- [INSTRUCTION]: Starting with the line that contains "blue headphones: 14 -> 11" and stopping after the line that contains "purple pencil: 7 -> 2", copy the entries below exactly. Include nothing else.
#### EXERCISE DATA
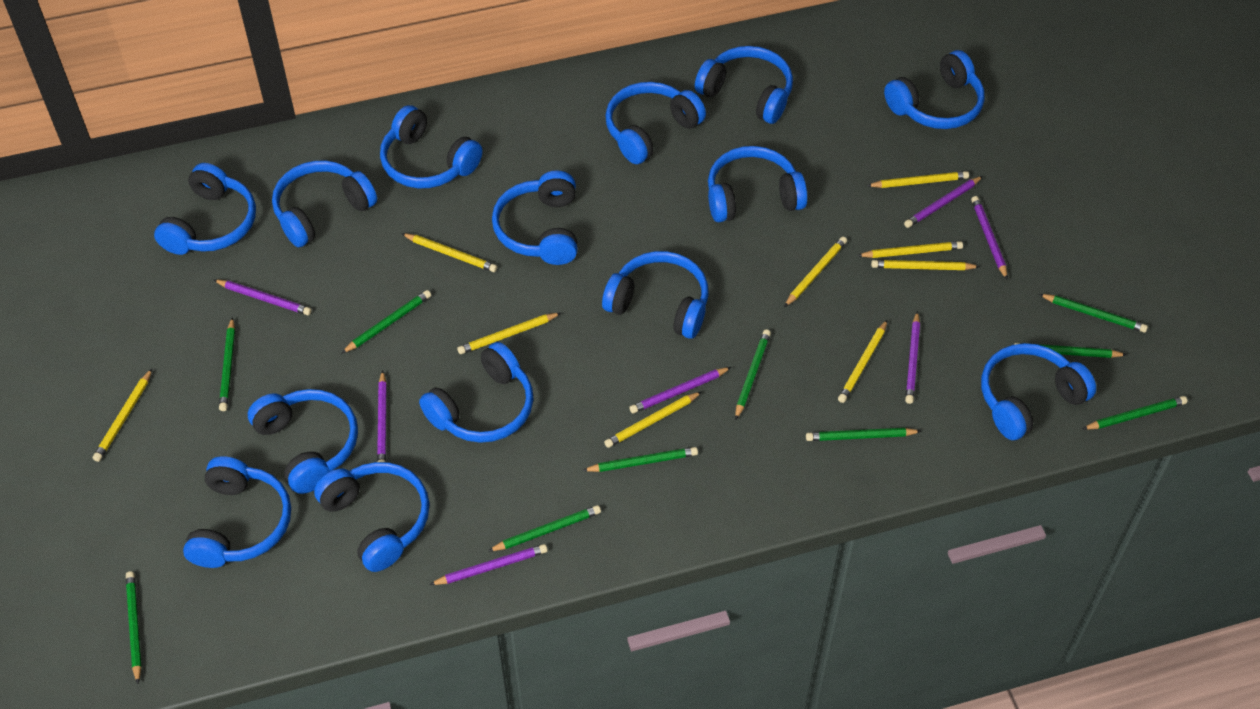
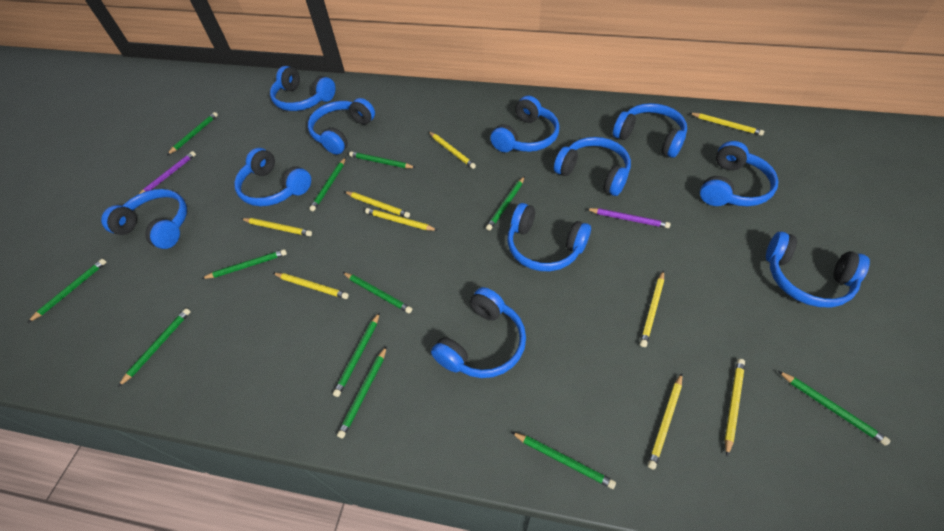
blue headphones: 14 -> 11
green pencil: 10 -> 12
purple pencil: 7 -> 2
########
#### EXERCISE DATA
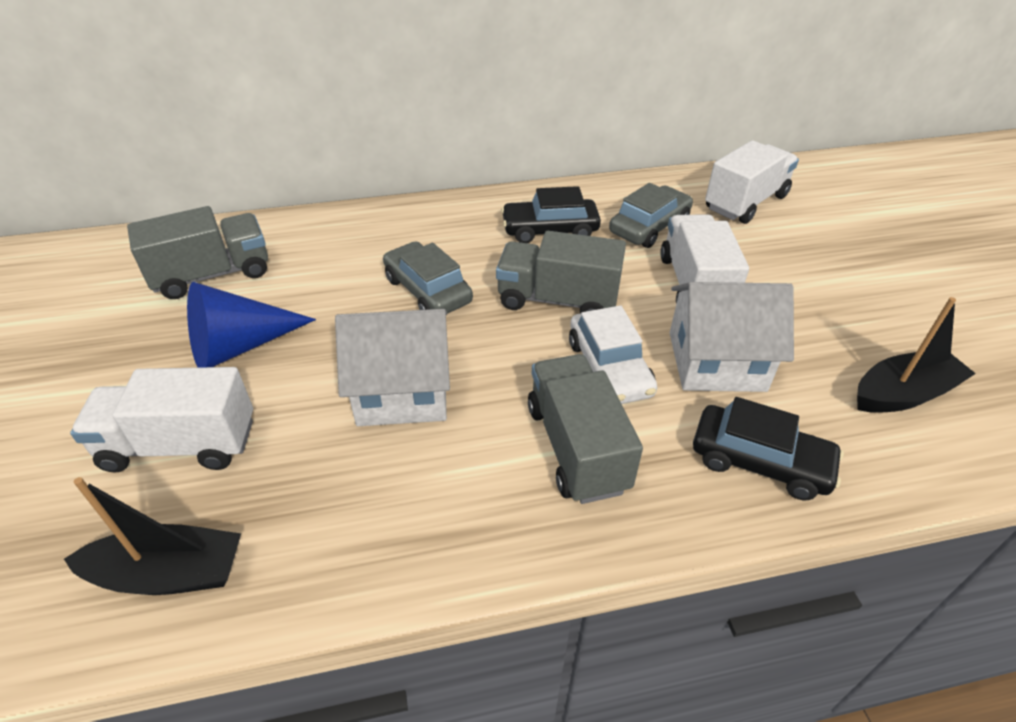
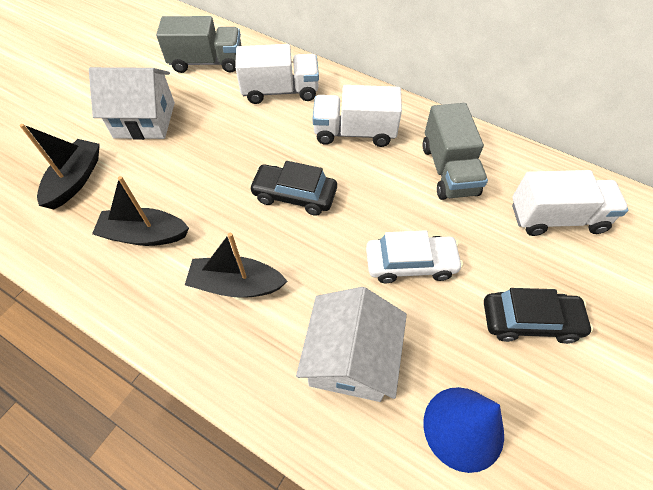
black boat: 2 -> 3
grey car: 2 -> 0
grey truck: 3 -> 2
########
#### EXERCISE DATA
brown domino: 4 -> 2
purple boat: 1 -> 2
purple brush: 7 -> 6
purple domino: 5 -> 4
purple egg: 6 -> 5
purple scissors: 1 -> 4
########
- [SOLUTION]:
blue headphones: 14 -> 11
green pencil: 10 -> 12
purple pencil: 7 -> 2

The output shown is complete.